State how many lines of the items contain the string "grace", with case treated as significant. Give only the number.

» **EXERCISE INPUTS**
◆ ◆ ◆

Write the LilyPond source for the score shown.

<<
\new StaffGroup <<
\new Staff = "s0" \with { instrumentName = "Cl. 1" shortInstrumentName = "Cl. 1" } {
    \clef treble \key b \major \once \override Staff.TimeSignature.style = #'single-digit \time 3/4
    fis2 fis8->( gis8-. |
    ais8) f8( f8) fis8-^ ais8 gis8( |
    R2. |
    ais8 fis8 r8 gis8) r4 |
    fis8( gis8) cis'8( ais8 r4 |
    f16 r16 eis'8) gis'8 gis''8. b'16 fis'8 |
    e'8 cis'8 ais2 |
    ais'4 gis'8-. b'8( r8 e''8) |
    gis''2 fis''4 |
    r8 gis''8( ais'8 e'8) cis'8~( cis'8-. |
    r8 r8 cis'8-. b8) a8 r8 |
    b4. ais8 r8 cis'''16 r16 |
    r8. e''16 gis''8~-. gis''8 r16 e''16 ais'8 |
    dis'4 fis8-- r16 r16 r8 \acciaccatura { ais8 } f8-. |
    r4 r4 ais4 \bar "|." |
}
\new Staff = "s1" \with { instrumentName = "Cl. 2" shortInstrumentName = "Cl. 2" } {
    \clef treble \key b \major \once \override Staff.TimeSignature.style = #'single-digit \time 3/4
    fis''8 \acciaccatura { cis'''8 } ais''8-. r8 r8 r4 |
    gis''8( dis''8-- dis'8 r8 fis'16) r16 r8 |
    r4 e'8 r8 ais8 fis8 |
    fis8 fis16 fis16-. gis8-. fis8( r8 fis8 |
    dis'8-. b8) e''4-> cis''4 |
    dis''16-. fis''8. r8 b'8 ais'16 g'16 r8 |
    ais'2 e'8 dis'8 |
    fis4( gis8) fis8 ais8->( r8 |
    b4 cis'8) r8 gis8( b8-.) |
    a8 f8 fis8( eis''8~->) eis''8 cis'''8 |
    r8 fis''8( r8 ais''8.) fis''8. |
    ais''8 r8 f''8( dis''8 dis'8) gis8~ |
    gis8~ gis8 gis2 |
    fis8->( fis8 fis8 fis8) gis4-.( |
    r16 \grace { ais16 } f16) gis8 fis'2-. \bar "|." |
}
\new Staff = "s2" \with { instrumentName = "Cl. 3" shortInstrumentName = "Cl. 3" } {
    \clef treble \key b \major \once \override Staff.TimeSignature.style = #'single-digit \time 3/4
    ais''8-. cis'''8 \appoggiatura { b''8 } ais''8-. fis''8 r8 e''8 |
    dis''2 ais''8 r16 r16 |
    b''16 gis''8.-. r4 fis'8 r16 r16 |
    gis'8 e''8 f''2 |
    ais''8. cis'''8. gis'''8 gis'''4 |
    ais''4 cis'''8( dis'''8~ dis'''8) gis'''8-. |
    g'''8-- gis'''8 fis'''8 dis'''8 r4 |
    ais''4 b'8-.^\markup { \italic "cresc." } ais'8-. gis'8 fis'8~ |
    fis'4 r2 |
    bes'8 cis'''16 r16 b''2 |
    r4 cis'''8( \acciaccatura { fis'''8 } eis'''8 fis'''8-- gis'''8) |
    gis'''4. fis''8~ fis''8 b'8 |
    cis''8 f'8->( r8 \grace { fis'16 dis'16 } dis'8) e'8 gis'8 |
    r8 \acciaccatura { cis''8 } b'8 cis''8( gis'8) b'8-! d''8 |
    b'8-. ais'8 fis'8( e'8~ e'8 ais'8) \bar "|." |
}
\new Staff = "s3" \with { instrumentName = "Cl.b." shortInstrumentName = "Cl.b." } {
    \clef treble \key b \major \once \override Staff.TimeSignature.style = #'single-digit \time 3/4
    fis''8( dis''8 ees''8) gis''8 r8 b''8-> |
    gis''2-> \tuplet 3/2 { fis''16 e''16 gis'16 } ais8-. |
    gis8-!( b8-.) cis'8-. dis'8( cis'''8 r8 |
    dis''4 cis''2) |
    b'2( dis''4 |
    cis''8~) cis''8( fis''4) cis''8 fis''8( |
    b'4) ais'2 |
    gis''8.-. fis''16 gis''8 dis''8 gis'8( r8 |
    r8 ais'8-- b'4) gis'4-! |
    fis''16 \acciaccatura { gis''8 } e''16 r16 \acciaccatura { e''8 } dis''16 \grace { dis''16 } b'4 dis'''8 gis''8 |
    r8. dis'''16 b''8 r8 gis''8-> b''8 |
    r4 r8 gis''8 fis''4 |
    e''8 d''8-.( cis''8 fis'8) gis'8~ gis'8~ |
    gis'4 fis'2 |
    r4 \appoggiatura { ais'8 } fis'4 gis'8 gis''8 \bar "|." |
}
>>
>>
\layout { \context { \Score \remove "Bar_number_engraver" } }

◆ ◆ ◆

» **TASK ANSWER**
3